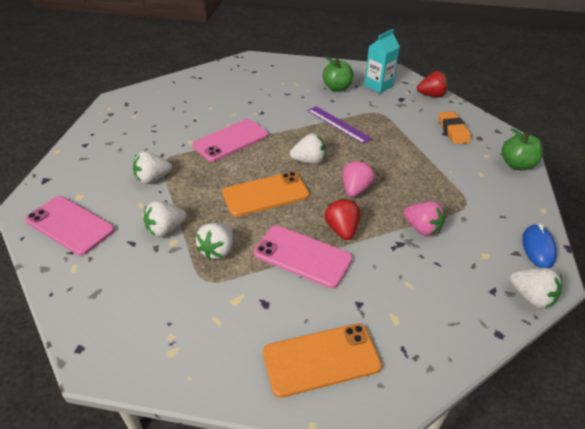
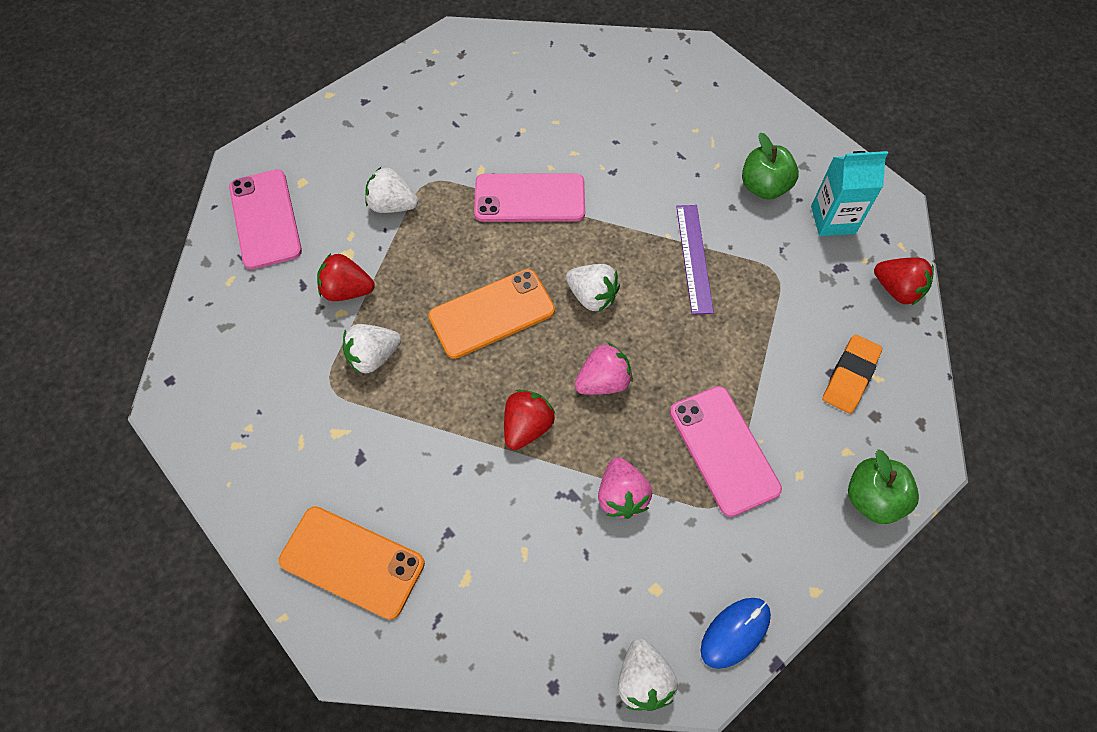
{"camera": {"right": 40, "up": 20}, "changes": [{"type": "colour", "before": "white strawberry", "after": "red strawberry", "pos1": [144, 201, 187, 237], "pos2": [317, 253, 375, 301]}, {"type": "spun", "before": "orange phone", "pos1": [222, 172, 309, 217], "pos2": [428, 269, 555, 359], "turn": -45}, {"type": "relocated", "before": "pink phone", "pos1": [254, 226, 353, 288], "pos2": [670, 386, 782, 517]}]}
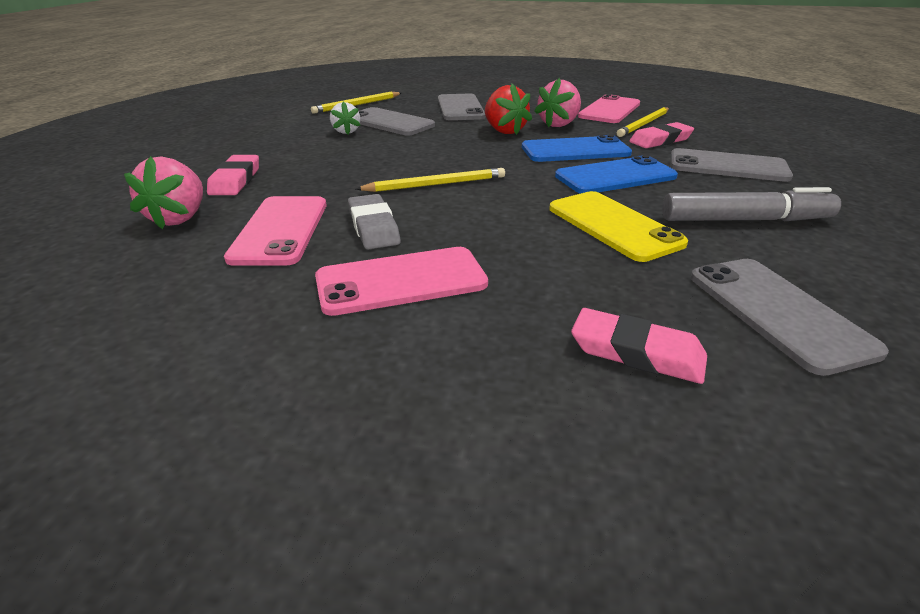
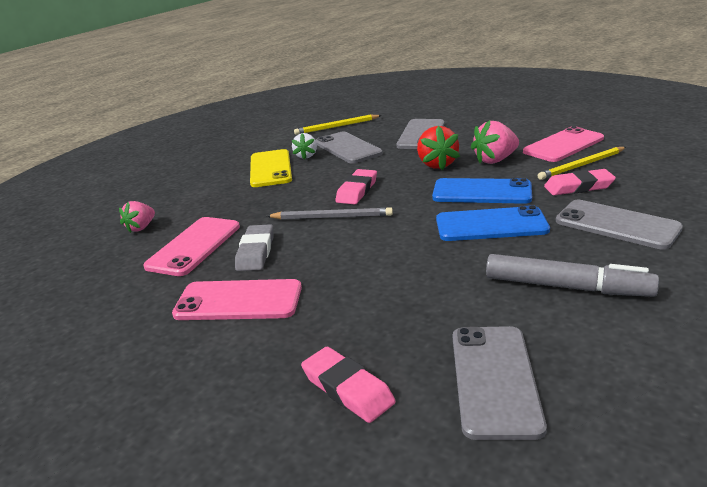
{"camera": {"right": 25, "up": -5}, "changes": [{"type": "size", "before": "pink strawberry", "pos1": [124, 156, 203, 229], "pos2": [119, 201, 155, 233], "scale": 0.65}, {"type": "relocated", "before": "yellow phone", "pos1": [549, 191, 688, 262], "pos2": [250, 149, 292, 187]}, {"type": "colour", "before": "yellow pencil", "after": "grey pencil", "pos1": [356, 168, 505, 192], "pos2": [267, 207, 393, 220]}, {"type": "relocated", "before": "pink eraser", "pos1": [207, 155, 259, 195], "pos2": [335, 169, 377, 205]}]}
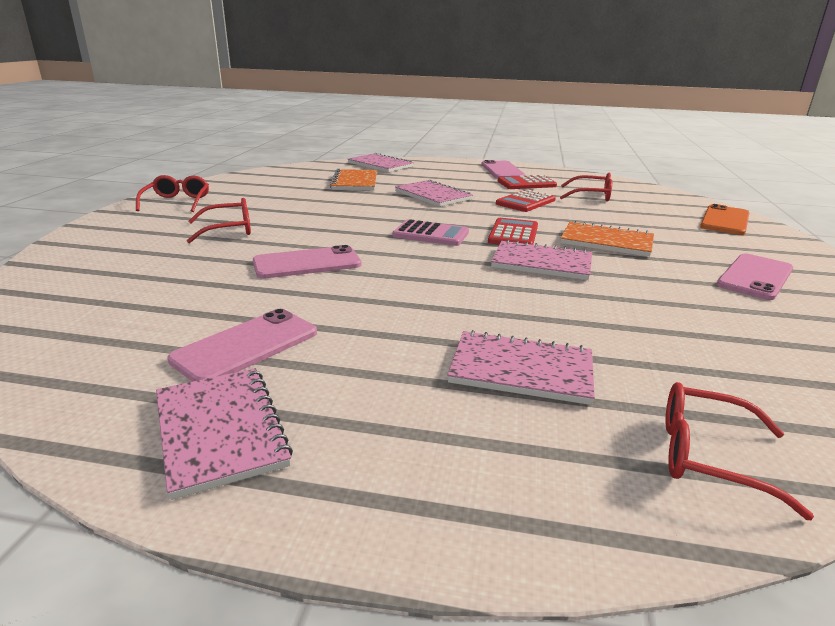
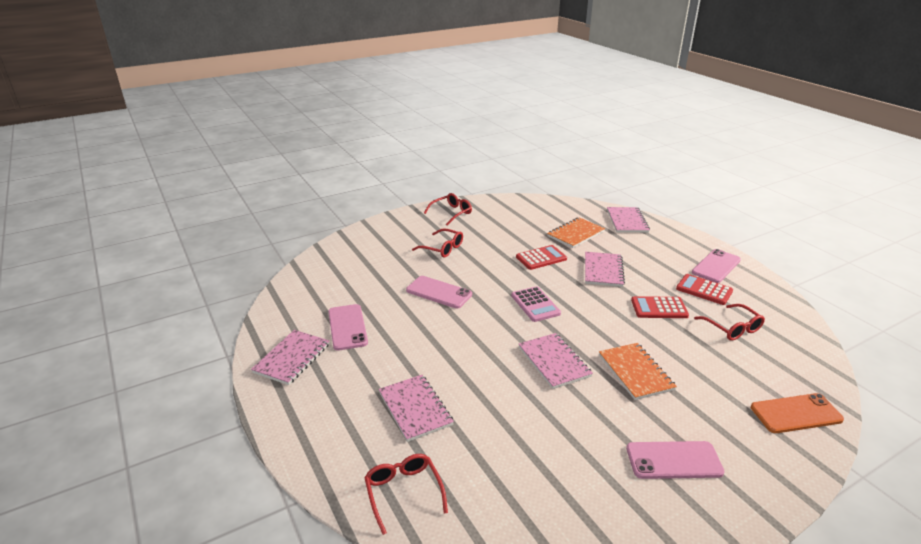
{"camera": {"right": 50, "up": 5}, "changes": [{"type": "spun", "before": "pink phone", "pos1": [167, 309, 317, 382], "pos2": [328, 304, 368, 351], "turn": 75}, {"type": "relocated", "before": "red calculator", "pos1": [488, 218, 538, 245], "pos2": [516, 245, 567, 270]}]}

........

Copy all of the material word for word, and include none of its pictures.

{"camera": {"right": 40, "up": 20}, "changes": [{"type": "colour", "before": "white strawberry", "after": "red strawberry", "pos1": [144, 201, 187, 237], "pos2": [317, 253, 375, 301]}, {"type": "spun", "before": "orange phone", "pos1": [222, 172, 309, 217], "pos2": [428, 269, 555, 359], "turn": -45}, {"type": "relocated", "before": "pink phone", "pos1": [254, 226, 353, 288], "pos2": [670, 386, 782, 517]}]}
{"camera": {"right": 25, "up": -5}, "changes": [{"type": "size", "before": "pink strawberry", "pos1": [124, 156, 203, 229], "pos2": [119, 201, 155, 233], "scale": 0.65}, {"type": "relocated", "before": "yellow phone", "pos1": [549, 191, 688, 262], "pos2": [250, 149, 292, 187]}, {"type": "colour", "before": "yellow pencil", "after": "grey pencil", "pos1": [356, 168, 505, 192], "pos2": [267, 207, 393, 220]}, {"type": "relocated", "before": "pink eraser", "pos1": [207, 155, 259, 195], "pos2": [335, 169, 377, 205]}]}
{"camera": {"right": 50, "up": 5}, "changes": [{"type": "spun", "before": "pink phone", "pos1": [167, 309, 317, 382], "pos2": [328, 304, 368, 351], "turn": 75}, {"type": "relocated", "before": "red calculator", "pos1": [488, 218, 538, 245], "pos2": [516, 245, 567, 270]}]}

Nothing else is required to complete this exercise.